* _Work request_
Exactly the lines from the top of the records below through the one containing "blue arrow at (91, 108): moved" must be set down, with no line added or dropped.
##### Recorded data
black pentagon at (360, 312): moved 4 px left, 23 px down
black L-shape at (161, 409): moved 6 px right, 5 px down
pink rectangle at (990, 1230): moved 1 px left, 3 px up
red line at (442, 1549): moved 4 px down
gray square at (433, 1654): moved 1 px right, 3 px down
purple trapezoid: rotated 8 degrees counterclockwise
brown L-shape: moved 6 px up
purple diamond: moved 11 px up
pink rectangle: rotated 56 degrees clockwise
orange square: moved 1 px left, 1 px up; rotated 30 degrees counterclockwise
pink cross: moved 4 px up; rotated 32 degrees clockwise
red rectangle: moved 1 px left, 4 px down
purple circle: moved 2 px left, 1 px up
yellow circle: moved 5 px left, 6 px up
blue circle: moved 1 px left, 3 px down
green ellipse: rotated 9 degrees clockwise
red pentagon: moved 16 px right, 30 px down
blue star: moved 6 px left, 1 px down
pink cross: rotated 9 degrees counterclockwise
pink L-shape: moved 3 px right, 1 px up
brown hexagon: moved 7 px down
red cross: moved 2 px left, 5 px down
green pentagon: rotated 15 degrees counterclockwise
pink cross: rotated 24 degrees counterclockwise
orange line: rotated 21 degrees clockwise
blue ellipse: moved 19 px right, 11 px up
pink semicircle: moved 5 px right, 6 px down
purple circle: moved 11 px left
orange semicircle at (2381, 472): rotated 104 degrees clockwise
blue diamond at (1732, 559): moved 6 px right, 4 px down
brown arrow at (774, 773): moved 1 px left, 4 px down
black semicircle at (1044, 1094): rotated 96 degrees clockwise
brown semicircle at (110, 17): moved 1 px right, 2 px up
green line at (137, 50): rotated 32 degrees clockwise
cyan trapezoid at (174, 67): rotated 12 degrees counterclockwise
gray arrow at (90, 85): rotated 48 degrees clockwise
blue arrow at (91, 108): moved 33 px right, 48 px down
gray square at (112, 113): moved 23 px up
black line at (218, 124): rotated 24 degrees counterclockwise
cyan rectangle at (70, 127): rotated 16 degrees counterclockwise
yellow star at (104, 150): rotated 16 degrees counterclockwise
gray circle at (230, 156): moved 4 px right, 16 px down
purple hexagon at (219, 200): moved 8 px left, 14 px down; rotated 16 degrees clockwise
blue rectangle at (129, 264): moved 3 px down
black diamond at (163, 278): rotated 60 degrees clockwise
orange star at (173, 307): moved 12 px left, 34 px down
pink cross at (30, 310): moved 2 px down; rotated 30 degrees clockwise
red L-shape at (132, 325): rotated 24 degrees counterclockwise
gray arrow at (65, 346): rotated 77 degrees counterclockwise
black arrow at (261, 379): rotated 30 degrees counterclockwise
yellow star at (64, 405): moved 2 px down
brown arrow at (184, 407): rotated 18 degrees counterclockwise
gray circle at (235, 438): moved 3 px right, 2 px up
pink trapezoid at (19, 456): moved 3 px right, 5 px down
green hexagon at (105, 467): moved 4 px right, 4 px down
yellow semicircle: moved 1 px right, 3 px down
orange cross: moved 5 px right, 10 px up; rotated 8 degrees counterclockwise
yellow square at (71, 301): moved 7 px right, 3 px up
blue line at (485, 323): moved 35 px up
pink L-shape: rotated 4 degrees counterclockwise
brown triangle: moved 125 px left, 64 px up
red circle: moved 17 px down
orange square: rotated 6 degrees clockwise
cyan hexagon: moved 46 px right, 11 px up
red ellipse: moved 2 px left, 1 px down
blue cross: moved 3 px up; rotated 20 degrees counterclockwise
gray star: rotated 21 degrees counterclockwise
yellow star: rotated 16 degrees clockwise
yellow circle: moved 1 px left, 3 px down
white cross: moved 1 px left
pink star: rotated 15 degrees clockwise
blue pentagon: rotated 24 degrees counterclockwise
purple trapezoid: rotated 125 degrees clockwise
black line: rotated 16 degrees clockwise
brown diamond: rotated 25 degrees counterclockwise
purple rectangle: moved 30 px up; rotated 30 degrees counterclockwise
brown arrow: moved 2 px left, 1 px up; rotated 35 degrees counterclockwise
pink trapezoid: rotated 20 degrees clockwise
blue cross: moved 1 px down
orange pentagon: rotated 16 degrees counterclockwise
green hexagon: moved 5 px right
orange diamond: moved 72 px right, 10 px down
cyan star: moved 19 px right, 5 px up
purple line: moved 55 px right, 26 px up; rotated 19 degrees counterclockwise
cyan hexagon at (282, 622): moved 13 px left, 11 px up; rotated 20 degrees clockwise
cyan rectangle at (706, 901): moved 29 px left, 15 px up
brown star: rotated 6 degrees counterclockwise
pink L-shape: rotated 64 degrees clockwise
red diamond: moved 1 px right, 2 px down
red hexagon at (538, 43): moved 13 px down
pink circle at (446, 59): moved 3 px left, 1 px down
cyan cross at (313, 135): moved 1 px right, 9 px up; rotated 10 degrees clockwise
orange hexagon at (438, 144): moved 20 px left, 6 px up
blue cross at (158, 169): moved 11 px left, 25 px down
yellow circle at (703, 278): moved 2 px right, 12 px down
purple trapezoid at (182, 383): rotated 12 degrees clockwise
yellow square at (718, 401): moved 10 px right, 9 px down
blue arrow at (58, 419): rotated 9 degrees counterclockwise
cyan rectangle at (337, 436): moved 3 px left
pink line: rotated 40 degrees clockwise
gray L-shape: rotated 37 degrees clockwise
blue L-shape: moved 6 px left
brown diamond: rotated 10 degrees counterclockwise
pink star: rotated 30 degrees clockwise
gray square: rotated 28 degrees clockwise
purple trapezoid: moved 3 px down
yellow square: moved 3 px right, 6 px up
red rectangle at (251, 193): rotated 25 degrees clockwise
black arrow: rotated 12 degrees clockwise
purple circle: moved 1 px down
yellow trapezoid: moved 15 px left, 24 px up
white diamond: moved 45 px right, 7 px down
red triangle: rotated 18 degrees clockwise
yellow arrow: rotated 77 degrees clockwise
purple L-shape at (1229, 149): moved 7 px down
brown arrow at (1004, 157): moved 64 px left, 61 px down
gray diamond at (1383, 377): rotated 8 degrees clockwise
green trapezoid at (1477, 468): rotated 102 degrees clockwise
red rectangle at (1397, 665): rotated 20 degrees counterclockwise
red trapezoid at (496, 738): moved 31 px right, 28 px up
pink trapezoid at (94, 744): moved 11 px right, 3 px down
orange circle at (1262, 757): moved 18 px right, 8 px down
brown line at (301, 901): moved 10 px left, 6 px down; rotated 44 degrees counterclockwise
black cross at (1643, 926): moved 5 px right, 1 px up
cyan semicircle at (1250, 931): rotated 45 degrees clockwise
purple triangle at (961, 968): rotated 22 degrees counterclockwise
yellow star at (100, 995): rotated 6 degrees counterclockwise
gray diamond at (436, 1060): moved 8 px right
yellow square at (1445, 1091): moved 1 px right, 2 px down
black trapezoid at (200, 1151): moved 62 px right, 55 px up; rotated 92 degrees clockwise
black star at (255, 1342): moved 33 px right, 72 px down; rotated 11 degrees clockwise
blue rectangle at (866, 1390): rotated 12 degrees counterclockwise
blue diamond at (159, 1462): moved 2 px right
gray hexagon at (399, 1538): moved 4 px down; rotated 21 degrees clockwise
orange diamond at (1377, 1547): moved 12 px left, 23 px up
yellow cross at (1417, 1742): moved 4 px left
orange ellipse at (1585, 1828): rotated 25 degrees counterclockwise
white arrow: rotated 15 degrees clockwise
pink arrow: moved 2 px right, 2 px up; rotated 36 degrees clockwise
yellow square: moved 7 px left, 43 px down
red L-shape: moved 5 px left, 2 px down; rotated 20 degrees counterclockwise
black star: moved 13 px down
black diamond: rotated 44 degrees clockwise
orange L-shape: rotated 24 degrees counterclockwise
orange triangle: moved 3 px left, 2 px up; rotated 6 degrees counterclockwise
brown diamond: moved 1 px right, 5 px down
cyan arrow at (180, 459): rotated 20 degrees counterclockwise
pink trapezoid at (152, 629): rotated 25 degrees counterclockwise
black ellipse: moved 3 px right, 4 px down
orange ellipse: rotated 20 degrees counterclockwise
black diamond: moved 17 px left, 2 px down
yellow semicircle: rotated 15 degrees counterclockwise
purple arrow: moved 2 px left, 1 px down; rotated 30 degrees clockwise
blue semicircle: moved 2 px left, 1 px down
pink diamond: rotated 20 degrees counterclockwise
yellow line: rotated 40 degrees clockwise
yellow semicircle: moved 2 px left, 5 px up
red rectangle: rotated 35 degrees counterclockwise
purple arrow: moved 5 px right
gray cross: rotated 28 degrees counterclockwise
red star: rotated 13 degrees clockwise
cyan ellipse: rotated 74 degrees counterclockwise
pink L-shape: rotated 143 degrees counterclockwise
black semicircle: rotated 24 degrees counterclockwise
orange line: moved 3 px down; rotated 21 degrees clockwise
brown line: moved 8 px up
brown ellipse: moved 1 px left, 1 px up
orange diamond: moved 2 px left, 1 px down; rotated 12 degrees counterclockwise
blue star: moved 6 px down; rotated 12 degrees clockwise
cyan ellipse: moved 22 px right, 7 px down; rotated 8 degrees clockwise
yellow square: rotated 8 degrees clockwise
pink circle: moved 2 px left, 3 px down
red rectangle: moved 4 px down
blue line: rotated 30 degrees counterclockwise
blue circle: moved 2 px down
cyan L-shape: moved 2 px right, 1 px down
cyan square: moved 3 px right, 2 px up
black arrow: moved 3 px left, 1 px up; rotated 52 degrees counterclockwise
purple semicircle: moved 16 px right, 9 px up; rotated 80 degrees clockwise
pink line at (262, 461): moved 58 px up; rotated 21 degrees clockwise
##########
* _Your response_
black pentagon at (360, 312): moved 4 px left, 23 px down
black L-shape at (161, 409): moved 6 px right, 5 px down
pink rectangle at (990, 1230): moved 1 px left, 3 px up
red line at (442, 1549): moved 4 px down
gray square at (433, 1654): moved 1 px right, 3 px down
purple trapezoid: rotated 8 degrees counterclockwise
brown L-shape: moved 6 px up
purple diamond: moved 11 px up
pink rectangle: rotated 56 degrees clockwise
orange square: moved 1 px left, 1 px up; rotated 30 degrees counterclockwise
pink cross: moved 4 px up; rotated 32 degrees clockwise
red rectangle: moved 1 px left, 4 px down
purple circle: moved 2 px left, 1 px up
yellow circle: moved 5 px left, 6 px up
blue circle: moved 1 px left, 3 px down
green ellipse: rotated 9 degrees clockwise
red pentagon: moved 16 px right, 30 px down
blue star: moved 6 px left, 1 px down
pink cross: rotated 9 degrees counterclockwise
pink L-shape: moved 3 px right, 1 px up
brown hexagon: moved 7 px down
red cross: moved 2 px left, 5 px down
green pentagon: rotated 15 degrees counterclockwise
pink cross: rotated 24 degrees counterclockwise
orange line: rotated 21 degrees clockwise
blue ellipse: moved 19 px right, 11 px up
pink semicircle: moved 5 px right, 6 px down
purple circle: moved 11 px left
orange semicircle at (2381, 472): rotated 104 degrees clockwise
blue diamond at (1732, 559): moved 6 px right, 4 px down
brown arrow at (774, 773): moved 1 px left, 4 px down
black semicircle at (1044, 1094): rotated 96 degrees clockwise
brown semicircle at (110, 17): moved 1 px right, 2 px up
green line at (137, 50): rotated 32 degrees clockwise
cyan trapezoid at (174, 67): rotated 12 degrees counterclockwise
gray arrow at (90, 85): rotated 48 degrees clockwise
blue arrow at (91, 108): moved 33 px right, 48 px down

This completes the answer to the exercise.